::: Provided material :::

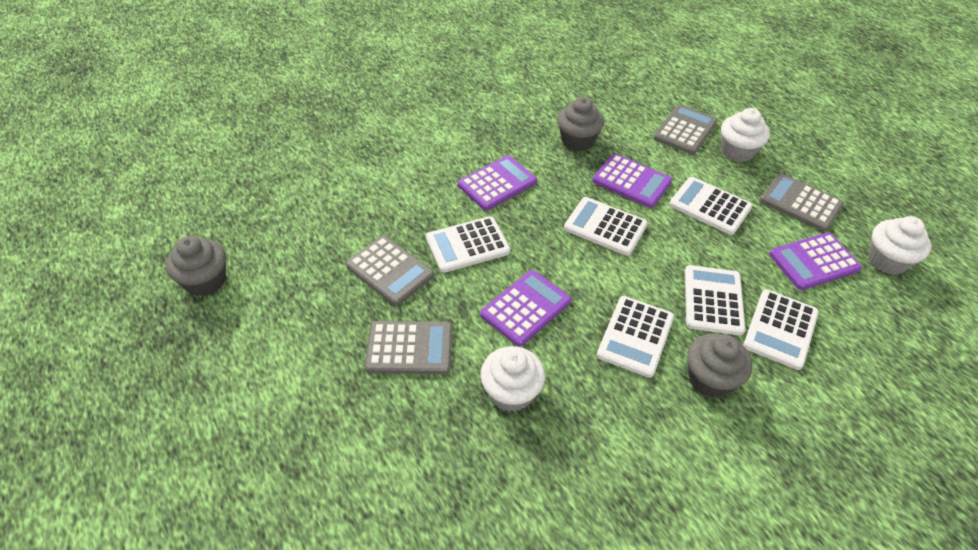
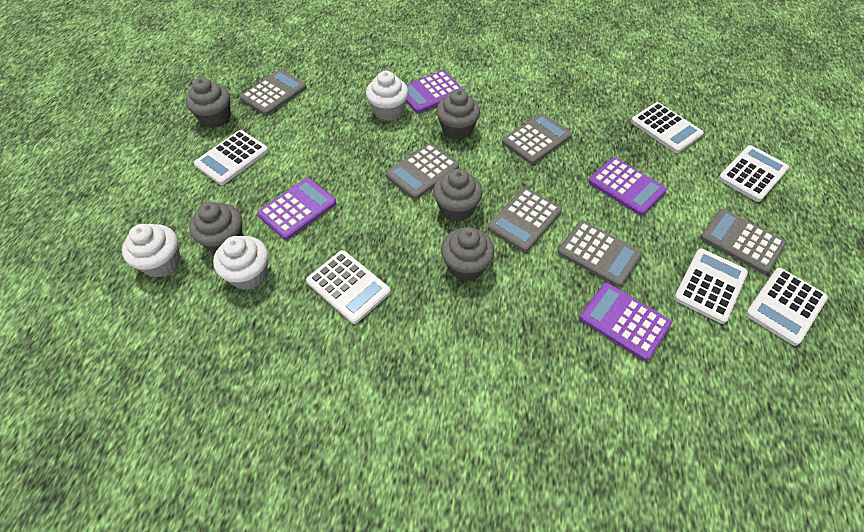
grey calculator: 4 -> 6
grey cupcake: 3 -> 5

:::
::: Provided material :::

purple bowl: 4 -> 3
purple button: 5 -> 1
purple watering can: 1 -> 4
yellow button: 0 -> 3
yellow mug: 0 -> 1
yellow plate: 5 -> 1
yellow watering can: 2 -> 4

:::
::: Provided material :::

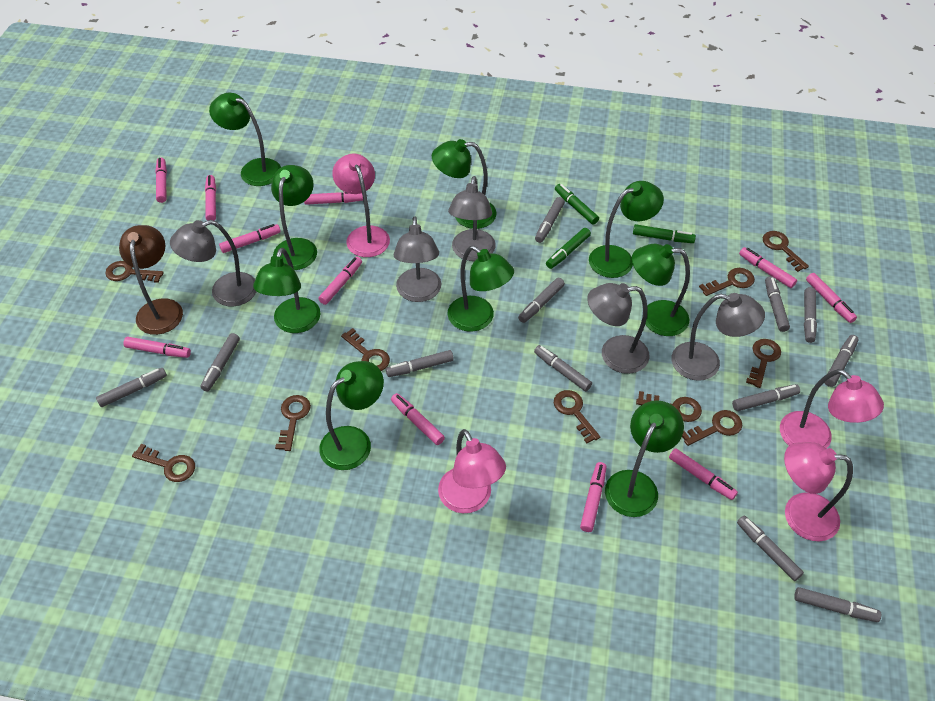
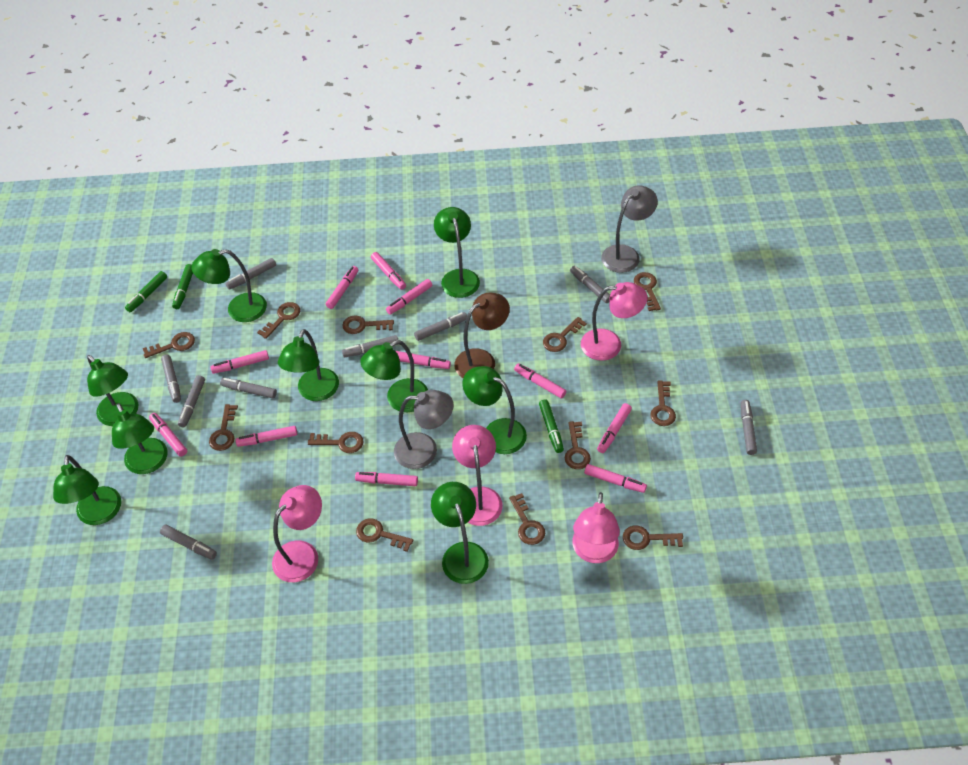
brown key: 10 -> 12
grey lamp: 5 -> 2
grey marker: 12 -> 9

:::

Go line by line through the data above and report each one that holds the string "yellow".

Solved exercise:
yellow button: 0 -> 3
yellow mug: 0 -> 1
yellow plate: 5 -> 1
yellow watering can: 2 -> 4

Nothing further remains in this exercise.